**What to do**
Will you write out, word for word, every line from the one with "pyramid (red) <569,605> -> none" to the final line of the data below, with the pictures left out?

**Records supplied**
_____

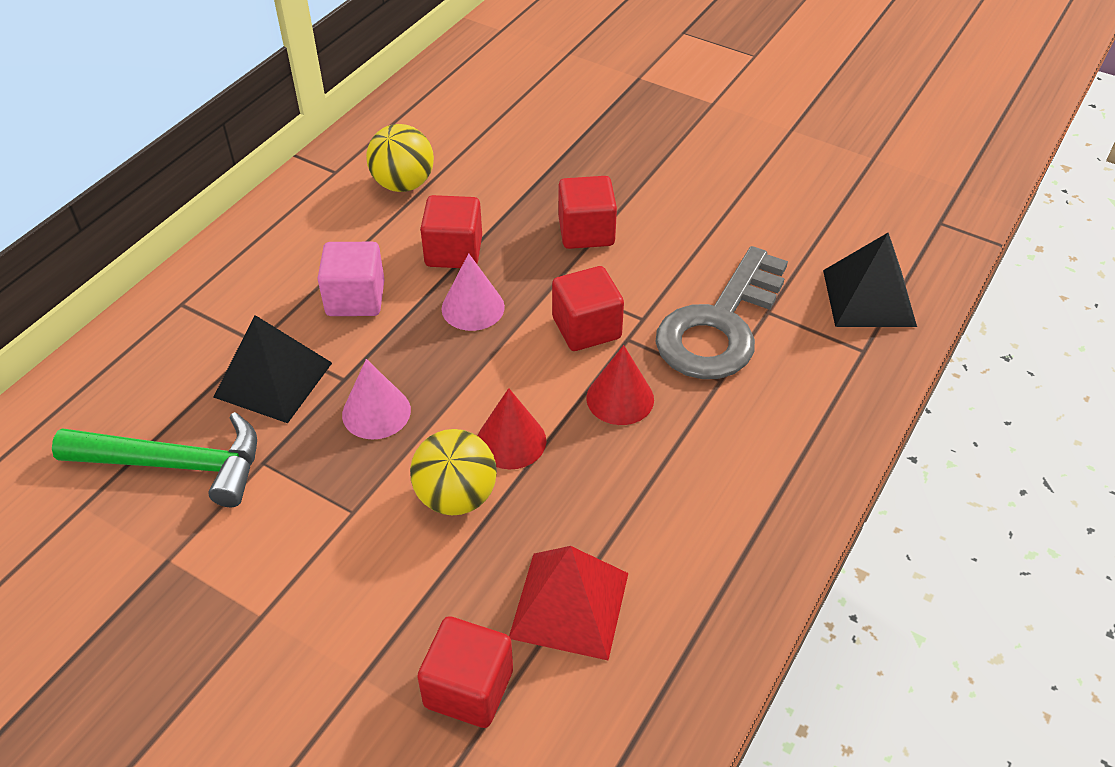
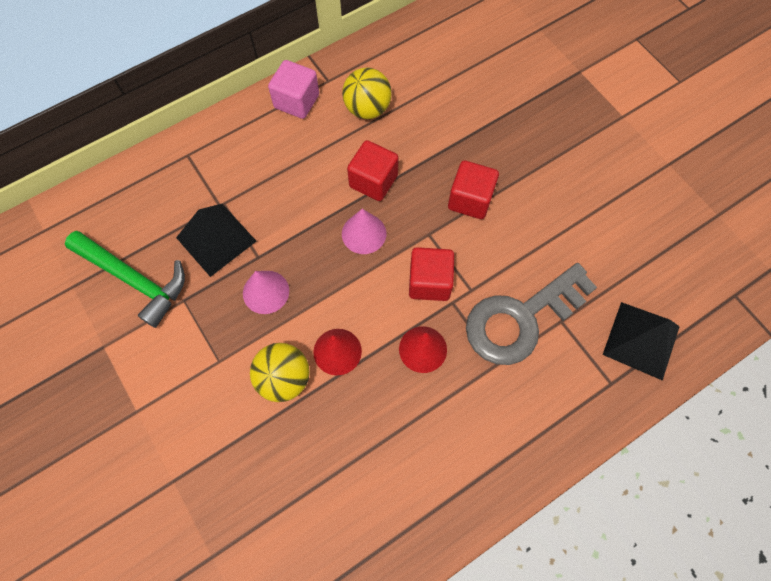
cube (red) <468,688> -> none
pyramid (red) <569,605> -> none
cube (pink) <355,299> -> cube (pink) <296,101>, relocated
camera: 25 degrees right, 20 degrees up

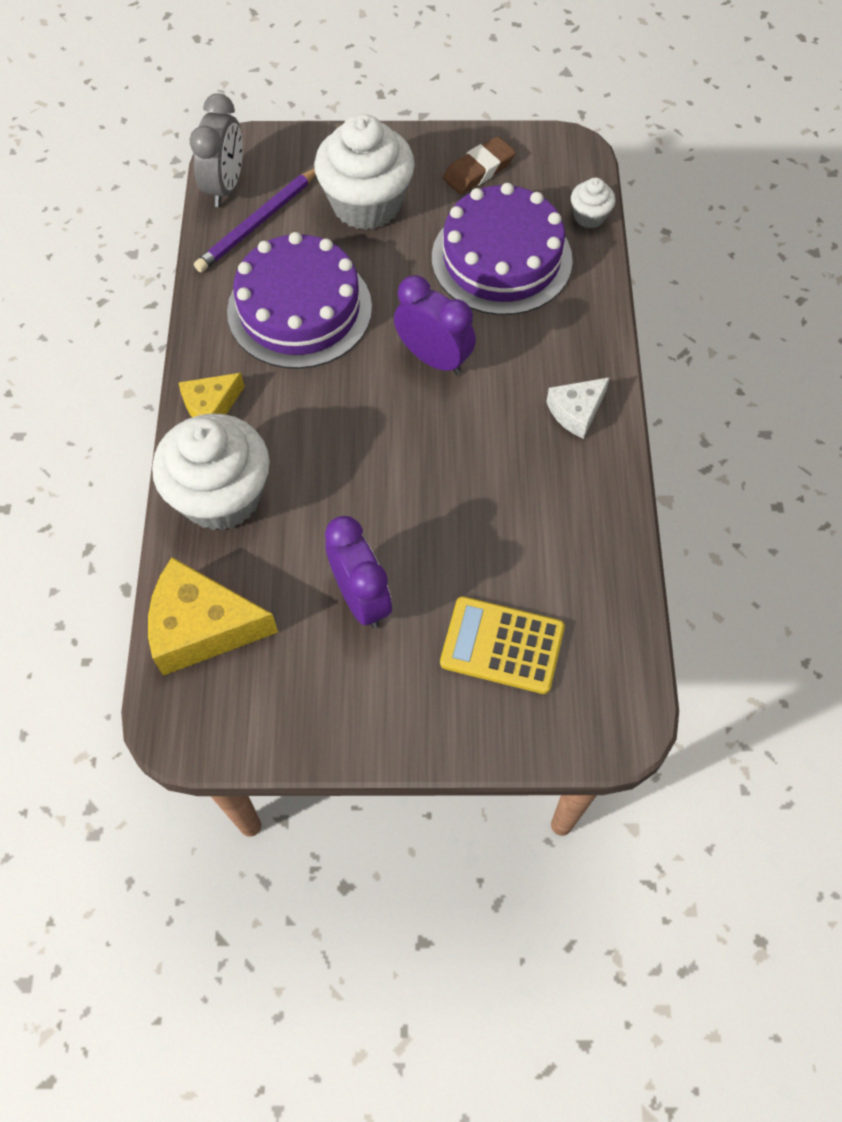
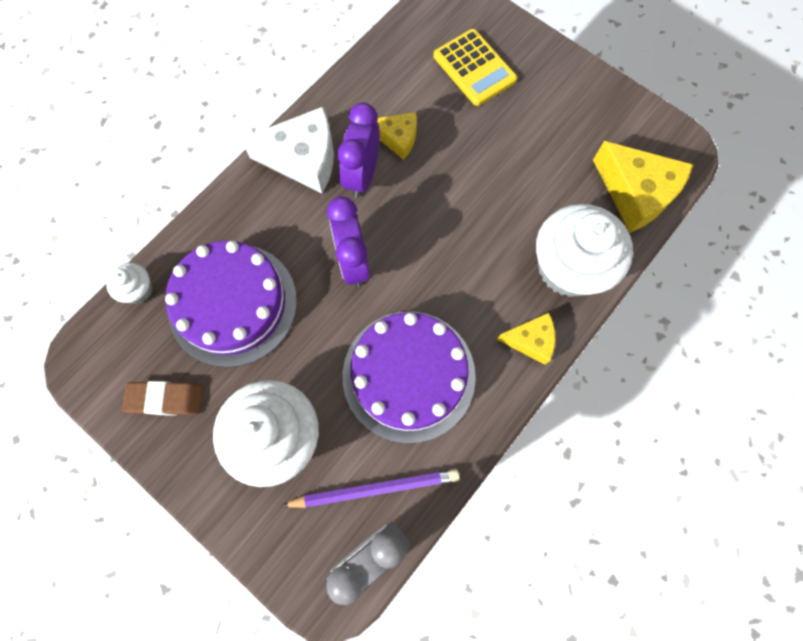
none -> cheese (yellow) <397,138>
clock (purple) <361,598> -> clock (purple) <362,175>, relocated
cheese (white) <576,412> -> cheese (white) <303,159>, x1.73
camera: 140 degrees left, 10 degrees up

_____

**Exercise output**
pyramid (red) <569,605> -> none
cube (pink) <355,299> -> cube (pink) <296,101>, relocated
camera: 25 degrees right, 20 degrees up

none -> cheese (yellow) <397,138>
clock (purple) <361,598> -> clock (purple) <362,175>, relocated
cheese (white) <576,412> -> cheese (white) <303,159>, x1.73
camera: 140 degrees left, 10 degrees up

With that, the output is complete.